- _TASK GOAL_
Print the rows below verbatim, starting at the line that contains "radio [640, 115]" and ending at the line that contains "surgeon [501, 834]".

- _DATA SECTION_
»»
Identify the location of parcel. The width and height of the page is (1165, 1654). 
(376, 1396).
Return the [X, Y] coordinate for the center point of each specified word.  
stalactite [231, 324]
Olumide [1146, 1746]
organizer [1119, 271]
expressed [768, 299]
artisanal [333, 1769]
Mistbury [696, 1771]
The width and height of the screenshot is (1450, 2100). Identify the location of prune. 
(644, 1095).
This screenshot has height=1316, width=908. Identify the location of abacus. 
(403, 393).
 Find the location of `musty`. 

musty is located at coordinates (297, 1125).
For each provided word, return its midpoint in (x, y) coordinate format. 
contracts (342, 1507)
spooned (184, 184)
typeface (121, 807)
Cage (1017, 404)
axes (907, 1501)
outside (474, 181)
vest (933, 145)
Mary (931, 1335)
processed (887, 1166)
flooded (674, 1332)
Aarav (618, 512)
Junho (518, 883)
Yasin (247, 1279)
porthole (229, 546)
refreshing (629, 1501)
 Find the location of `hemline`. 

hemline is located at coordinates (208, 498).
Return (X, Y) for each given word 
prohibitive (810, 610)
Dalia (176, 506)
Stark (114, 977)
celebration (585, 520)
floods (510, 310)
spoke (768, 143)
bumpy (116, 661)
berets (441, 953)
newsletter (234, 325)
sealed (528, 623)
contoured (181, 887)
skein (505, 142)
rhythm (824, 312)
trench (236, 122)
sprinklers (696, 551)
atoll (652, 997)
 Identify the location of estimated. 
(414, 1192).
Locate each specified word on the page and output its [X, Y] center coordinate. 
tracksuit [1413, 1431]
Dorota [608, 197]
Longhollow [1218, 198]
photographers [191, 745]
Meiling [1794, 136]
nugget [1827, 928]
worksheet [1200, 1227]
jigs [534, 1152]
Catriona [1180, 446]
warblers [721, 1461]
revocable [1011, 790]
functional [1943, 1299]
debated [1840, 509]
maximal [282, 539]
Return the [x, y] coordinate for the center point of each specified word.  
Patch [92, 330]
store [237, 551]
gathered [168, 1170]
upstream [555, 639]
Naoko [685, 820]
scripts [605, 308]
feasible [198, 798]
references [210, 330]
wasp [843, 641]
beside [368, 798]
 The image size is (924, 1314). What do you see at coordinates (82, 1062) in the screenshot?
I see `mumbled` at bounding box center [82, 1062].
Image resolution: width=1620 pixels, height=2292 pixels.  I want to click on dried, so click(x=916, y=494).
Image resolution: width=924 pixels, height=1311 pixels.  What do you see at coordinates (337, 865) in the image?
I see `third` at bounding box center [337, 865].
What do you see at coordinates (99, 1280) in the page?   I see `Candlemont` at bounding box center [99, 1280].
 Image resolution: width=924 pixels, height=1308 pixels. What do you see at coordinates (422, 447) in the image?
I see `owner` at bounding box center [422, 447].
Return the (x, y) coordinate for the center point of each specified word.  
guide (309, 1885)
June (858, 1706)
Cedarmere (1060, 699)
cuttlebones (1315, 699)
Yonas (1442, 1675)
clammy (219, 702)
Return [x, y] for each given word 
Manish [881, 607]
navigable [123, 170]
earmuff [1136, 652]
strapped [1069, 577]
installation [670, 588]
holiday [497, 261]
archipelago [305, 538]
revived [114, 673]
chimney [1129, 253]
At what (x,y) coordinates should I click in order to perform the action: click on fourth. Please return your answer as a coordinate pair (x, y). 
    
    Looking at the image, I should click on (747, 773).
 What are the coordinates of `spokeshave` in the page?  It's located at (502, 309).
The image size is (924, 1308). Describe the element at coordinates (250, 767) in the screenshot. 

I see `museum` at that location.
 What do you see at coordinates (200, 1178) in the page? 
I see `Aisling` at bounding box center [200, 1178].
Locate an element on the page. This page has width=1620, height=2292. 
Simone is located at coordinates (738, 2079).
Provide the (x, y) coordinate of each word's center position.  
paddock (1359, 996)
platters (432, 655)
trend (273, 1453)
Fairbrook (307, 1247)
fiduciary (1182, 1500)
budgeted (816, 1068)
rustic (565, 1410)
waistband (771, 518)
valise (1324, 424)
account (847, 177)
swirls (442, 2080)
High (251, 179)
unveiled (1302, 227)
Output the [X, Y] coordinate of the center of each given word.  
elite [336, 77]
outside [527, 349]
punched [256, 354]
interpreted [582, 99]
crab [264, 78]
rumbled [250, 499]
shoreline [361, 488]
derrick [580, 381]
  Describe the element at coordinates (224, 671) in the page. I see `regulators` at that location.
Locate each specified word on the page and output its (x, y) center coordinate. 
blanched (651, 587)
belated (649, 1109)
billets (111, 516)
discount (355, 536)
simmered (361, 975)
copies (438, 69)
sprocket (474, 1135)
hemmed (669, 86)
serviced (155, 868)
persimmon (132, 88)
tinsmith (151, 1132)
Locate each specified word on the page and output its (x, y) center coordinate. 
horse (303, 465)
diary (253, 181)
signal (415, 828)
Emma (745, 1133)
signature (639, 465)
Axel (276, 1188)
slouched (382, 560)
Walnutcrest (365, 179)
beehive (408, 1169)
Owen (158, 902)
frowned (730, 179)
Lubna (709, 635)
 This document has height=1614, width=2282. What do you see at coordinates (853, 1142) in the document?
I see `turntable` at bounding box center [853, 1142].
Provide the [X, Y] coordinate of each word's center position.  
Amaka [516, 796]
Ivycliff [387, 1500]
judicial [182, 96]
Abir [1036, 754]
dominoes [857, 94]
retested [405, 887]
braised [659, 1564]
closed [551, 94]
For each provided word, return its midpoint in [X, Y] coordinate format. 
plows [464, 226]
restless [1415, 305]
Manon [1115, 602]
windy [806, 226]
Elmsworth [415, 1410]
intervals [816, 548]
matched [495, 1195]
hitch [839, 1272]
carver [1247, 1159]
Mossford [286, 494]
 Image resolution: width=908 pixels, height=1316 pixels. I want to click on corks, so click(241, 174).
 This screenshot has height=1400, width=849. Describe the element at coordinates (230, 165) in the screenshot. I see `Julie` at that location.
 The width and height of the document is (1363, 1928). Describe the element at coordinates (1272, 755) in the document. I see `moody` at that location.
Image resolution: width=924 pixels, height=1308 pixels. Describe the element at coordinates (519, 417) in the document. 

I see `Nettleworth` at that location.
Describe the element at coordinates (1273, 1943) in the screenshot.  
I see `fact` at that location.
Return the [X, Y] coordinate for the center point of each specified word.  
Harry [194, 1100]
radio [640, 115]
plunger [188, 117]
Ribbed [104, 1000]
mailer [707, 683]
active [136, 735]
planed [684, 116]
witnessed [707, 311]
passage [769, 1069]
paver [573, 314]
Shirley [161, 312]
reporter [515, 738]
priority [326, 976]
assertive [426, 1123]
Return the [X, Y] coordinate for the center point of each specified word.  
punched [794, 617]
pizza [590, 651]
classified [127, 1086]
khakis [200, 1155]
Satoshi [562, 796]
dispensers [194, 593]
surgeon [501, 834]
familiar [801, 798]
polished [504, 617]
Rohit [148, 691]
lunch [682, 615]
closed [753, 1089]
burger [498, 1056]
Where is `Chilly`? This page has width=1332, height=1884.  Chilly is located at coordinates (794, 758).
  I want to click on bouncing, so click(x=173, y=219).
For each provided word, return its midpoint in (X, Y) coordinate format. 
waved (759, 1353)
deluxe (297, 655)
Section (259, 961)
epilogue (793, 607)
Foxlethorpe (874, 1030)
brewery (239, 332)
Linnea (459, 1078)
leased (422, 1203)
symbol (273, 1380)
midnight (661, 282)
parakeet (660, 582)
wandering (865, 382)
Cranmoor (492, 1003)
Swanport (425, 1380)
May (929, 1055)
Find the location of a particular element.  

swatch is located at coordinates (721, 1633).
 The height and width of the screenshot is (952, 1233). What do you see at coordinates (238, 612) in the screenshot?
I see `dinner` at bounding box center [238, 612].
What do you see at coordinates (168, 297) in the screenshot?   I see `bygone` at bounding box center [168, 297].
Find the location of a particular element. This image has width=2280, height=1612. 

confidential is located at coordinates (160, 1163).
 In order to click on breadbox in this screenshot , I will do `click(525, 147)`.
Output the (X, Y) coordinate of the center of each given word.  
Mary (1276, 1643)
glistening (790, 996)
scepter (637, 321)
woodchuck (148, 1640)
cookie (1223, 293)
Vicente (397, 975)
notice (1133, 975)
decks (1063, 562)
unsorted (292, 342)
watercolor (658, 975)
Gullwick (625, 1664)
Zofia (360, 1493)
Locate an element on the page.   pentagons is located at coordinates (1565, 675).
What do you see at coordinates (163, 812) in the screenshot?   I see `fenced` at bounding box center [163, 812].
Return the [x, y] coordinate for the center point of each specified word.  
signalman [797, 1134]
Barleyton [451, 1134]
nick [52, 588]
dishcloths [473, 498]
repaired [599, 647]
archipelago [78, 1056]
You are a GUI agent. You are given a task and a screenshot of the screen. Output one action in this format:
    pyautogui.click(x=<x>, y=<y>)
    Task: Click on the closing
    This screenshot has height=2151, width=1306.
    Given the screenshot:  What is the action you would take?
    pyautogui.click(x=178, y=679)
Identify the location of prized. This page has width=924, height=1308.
««
- _PROBLEM SOLUTION_
radio [640, 115]
plunger [188, 117]
Ribbed [104, 1000]
mailer [707, 683]
active [136, 735]
planed [684, 116]
witnessed [707, 311]
passage [769, 1069]
paver [573, 314]
Shirley [161, 312]
reporter [515, 738]
priority [326, 976]
assertive [426, 1123]
Return the [X, Y] coordinate for the center point of each specified word.  
punched [794, 617]
pizza [590, 651]
classified [127, 1086]
khakis [200, 1155]
Satoshi [562, 796]
dispensers [194, 593]
surgeon [501, 834]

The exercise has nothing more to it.